#### What you have to do:
Output every entry below word for word, without its pictures.

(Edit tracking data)
▬▬▬▬▬▬▬▬▬▬
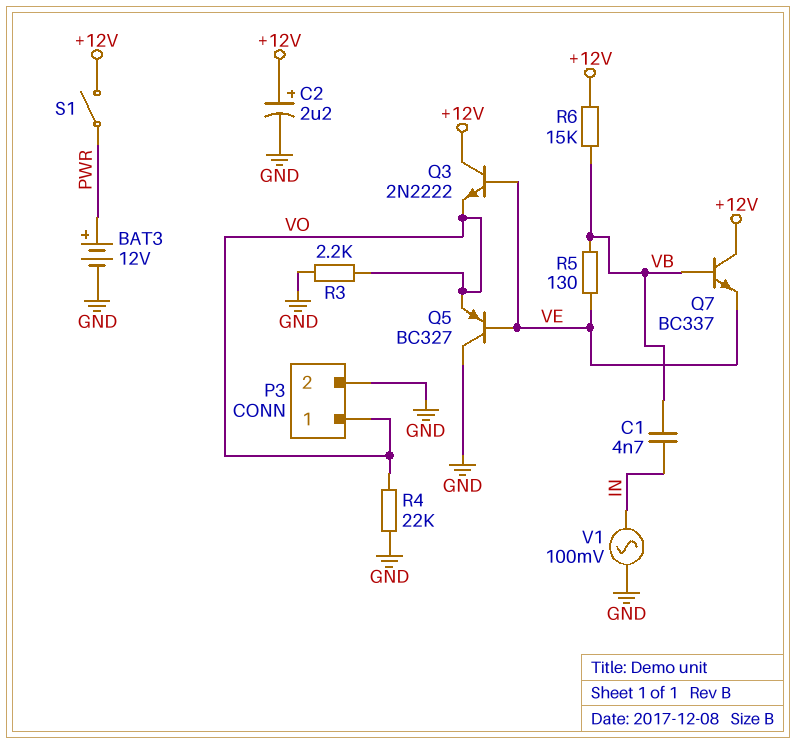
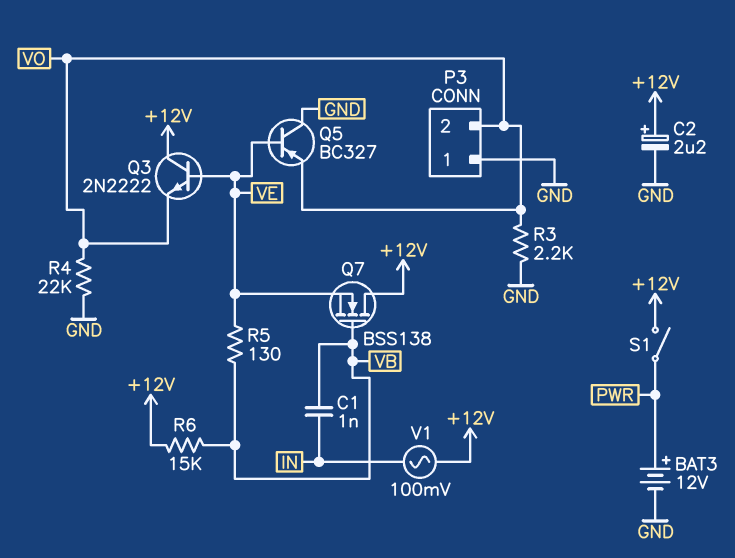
C1: 4.7nF (IN, VB) -> 1nF (IN, VB)
P3 pin 1: VO -> GND
P3 pin 2: GND -> VO
Q7: NPN BC337 (B VB, C +12V, E VE) -> NMOS BSS138 (G VB, D +12V, S VE)
V1: AC 100mV (GND, IN) -> AC 100mV (+12V, IN)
▬▬▬▬▬▬▬▬▬▬
#### Result for this exercise:
C1: 4.7nF (IN, VB) -> 1nF (IN, VB)
P3 pin 1: VO -> GND
P3 pin 2: GND -> VO
Q7: NPN BC337 (B VB, C +12V, E VE) -> NMOS BSS138 (G VB, D +12V, S VE)
V1: AC 100mV (GND, IN) -> AC 100mV (+12V, IN)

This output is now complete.